Before-and-after object lists:
======
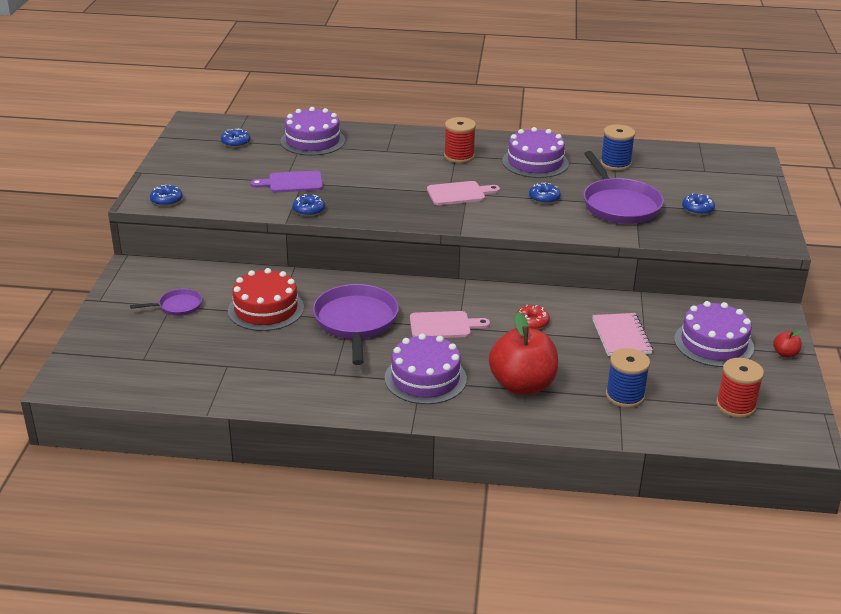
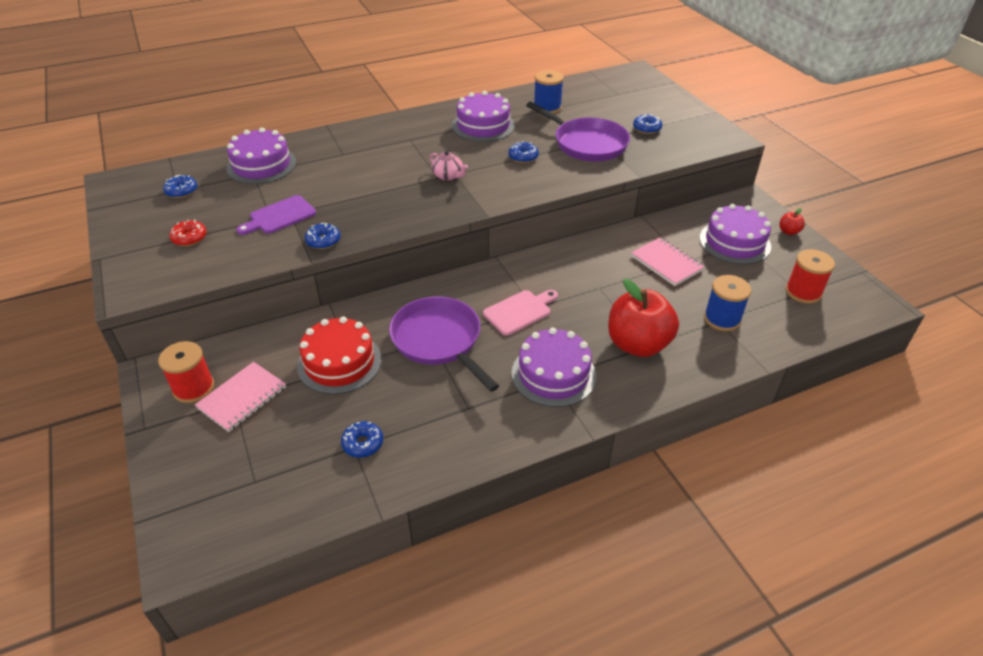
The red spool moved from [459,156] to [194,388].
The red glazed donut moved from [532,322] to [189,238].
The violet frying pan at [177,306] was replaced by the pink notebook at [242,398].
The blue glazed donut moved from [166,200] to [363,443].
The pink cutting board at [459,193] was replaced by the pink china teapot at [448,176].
======
### What the exercise asks
Your answer should be each line from the entries that includes the string "moved".

### Answer box
The red spool moved from [459,156] to [194,388].
The red glazed donut moved from [532,322] to [189,238].
The blue glazed donut moved from [166,200] to [363,443].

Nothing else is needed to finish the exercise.